#### YOUR TASK
Of all the lines below, output only those starting at the one with "cyan brick E7 level 1 -> none" and ending at the one with "brown slope K3:L3 level 1 top K -> none", both ends included, exactly as written.
(EXTRACTED DATA Opens)
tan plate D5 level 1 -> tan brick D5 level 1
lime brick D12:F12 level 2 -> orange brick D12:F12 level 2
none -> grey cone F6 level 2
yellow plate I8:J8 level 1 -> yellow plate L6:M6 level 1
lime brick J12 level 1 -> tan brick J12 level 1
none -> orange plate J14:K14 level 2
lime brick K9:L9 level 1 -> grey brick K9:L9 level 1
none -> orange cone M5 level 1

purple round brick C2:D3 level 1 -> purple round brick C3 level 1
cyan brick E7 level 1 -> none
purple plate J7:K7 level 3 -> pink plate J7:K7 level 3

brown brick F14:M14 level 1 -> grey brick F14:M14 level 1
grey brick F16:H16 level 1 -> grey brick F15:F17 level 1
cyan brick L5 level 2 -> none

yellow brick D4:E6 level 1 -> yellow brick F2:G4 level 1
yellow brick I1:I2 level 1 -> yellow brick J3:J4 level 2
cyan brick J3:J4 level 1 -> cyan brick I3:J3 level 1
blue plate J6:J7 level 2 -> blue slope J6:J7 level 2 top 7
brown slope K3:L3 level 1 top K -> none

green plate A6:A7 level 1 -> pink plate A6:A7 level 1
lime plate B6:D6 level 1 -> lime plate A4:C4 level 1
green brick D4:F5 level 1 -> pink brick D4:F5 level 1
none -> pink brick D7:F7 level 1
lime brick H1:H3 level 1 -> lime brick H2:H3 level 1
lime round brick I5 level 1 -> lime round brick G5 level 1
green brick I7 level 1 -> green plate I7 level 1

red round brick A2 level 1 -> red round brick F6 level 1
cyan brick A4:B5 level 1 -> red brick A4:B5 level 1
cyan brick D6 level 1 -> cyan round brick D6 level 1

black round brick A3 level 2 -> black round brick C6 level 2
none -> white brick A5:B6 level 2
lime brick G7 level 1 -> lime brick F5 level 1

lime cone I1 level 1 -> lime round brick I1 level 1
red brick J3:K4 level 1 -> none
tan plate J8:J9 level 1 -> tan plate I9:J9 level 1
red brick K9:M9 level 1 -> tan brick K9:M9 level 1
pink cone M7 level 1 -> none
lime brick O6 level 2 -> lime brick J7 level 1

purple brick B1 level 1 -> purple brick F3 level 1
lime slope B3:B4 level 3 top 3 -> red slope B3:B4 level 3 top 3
(EXTRACTED DATA Closes)
#### COMPLETED TASK
cyan brick E7 level 1 -> none
purple plate J7:K7 level 3 -> pink plate J7:K7 level 3

brown brick F14:M14 level 1 -> grey brick F14:M14 level 1
grey brick F16:H16 level 1 -> grey brick F15:F17 level 1
cyan brick L5 level 2 -> none

yellow brick D4:E6 level 1 -> yellow brick F2:G4 level 1
yellow brick I1:I2 level 1 -> yellow brick J3:J4 level 2
cyan brick J3:J4 level 1 -> cyan brick I3:J3 level 1
blue plate J6:J7 level 2 -> blue slope J6:J7 level 2 top 7
brown slope K3:L3 level 1 top K -> none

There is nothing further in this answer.